═══ Provided records ═══

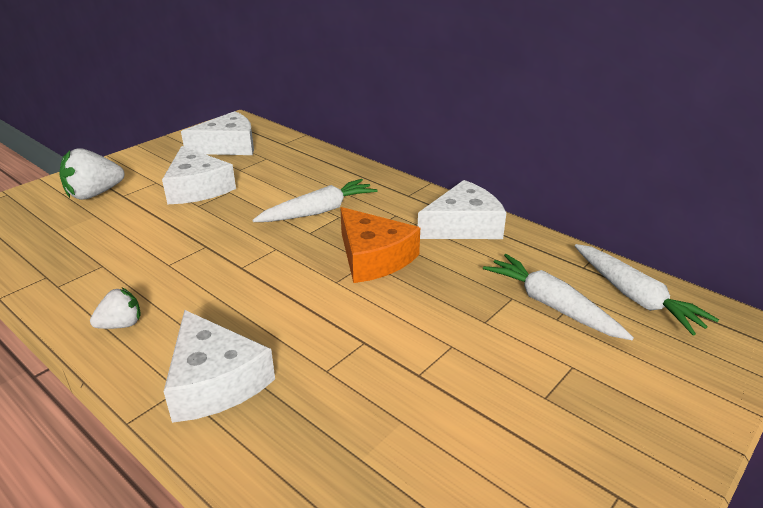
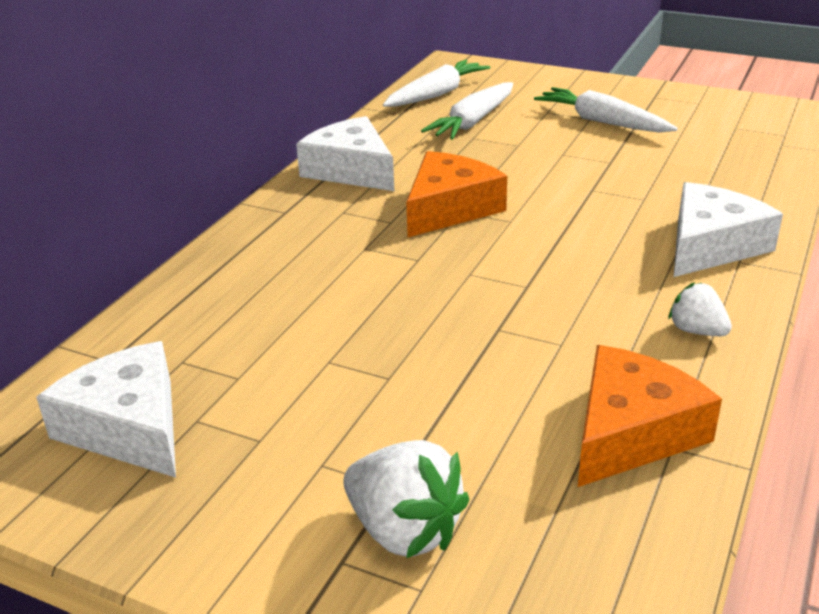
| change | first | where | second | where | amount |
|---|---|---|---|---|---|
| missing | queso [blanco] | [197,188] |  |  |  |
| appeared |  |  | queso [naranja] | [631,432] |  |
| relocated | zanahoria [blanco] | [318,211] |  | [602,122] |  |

═══

▶ _Work to be completed_
Make an exact copy of all entries above, dropping the images.

▶ _Task response_
| change | first | where | second | where | amount |
|---|---|---|---|---|---|
| missing | queso [blanco] | [197,188] |  |  |  |
| appeared |  |  | queso [naranja] | [631,432] |  |
| relocated | zanahoria [blanco] | [318,211] |  | [602,122] |  |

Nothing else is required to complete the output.